+++ RECORDS FOR THIS EXERCISE +++

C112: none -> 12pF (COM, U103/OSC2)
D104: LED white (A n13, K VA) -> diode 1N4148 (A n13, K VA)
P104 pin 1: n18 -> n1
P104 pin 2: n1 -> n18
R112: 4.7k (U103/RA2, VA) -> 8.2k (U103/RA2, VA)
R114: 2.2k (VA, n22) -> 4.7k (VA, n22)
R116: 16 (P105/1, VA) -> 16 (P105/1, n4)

+++
+++ RECORDS FOR THIS EXERCISE +++

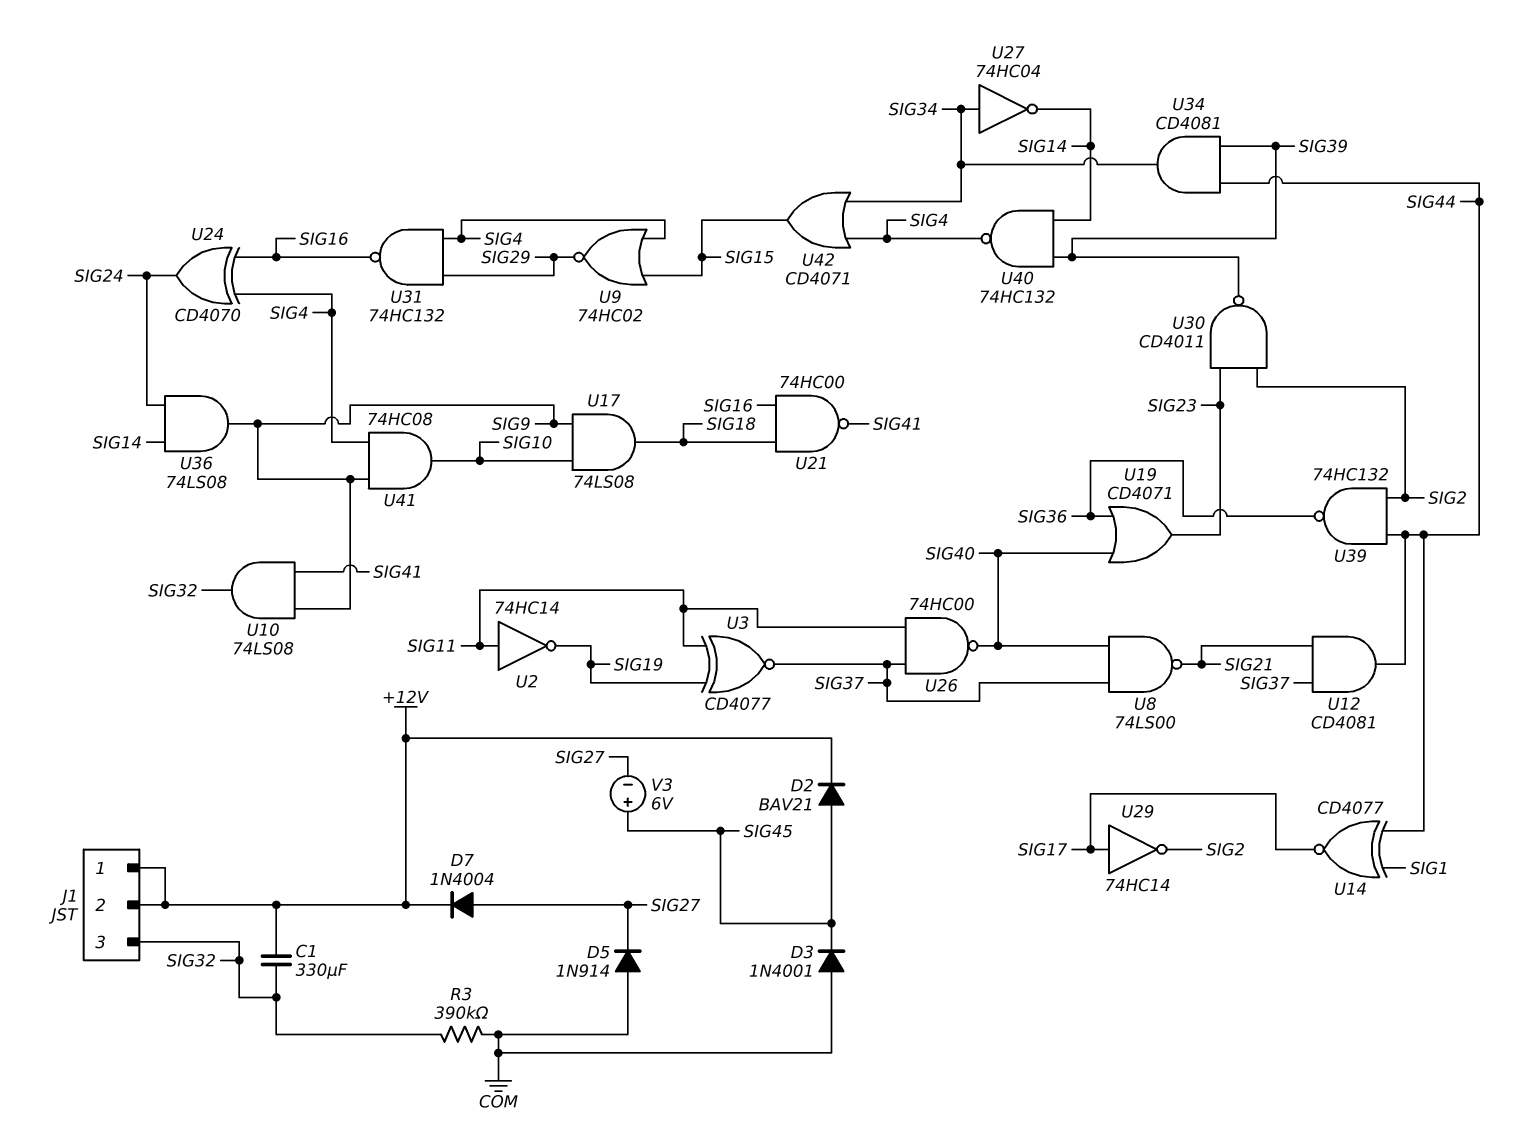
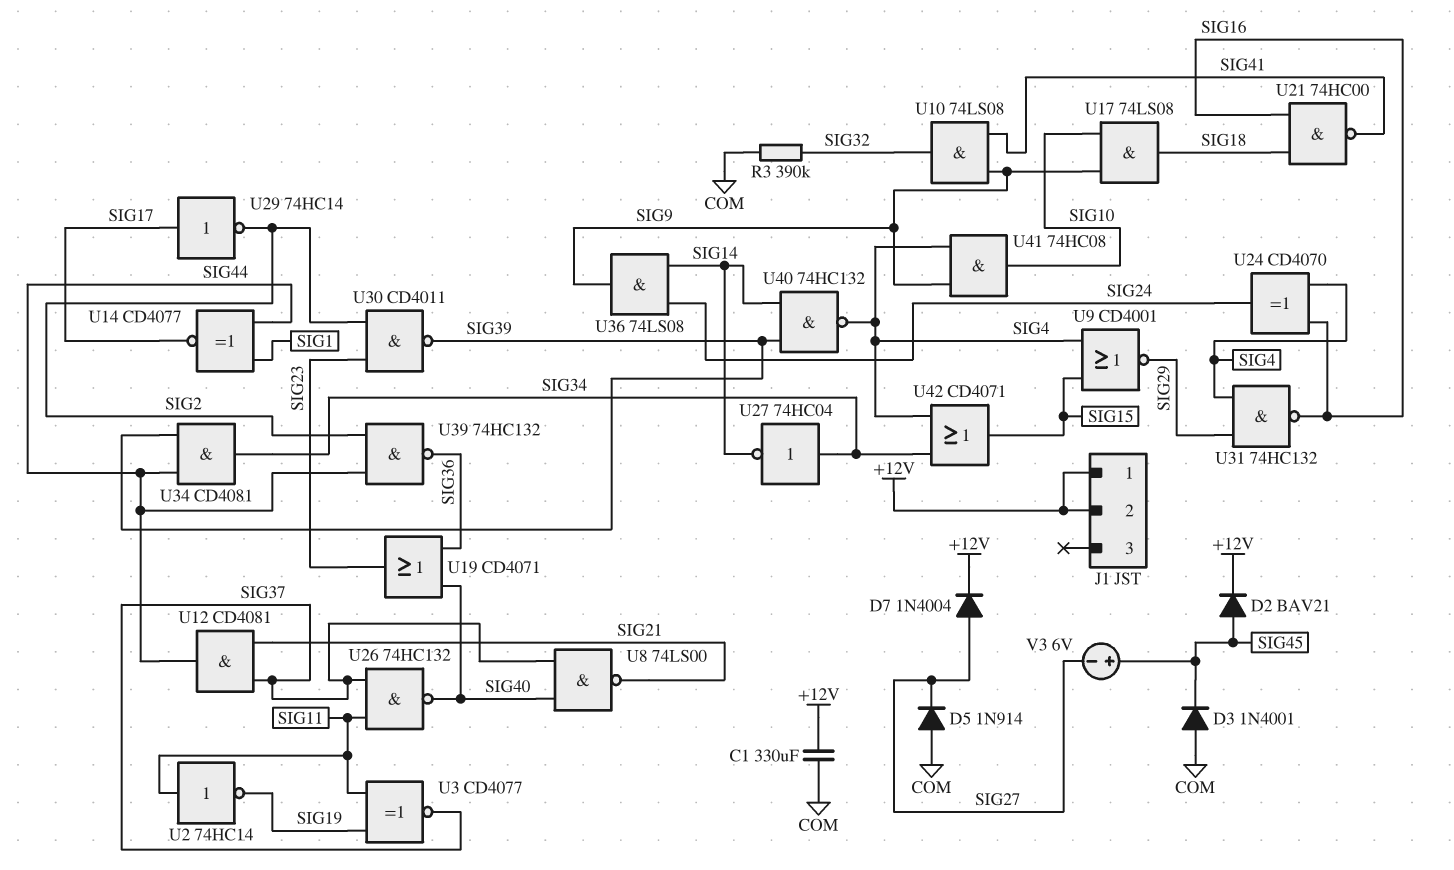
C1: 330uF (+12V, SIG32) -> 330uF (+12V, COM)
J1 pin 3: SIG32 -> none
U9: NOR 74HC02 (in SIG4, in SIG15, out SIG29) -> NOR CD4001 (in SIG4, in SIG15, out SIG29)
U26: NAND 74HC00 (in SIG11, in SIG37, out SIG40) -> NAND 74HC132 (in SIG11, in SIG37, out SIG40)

+++

Of the lines above, extract only those from the line with "C112: none -> 12pF (COM, U103/OSC2)" to the line with "R116: 16 (P105/1, VA) -> 16 (P105/1, n4)", both included, exactly as written.

- SOLVED PROBLEM -
C112: none -> 12pF (COM, U103/OSC2)
D104: LED white (A n13, K VA) -> diode 1N4148 (A n13, K VA)
P104 pin 1: n18 -> n1
P104 pin 2: n1 -> n18
R112: 4.7k (U103/RA2, VA) -> 8.2k (U103/RA2, VA)
R114: 2.2k (VA, n22) -> 4.7k (VA, n22)
R116: 16 (P105/1, VA) -> 16 (P105/1, n4)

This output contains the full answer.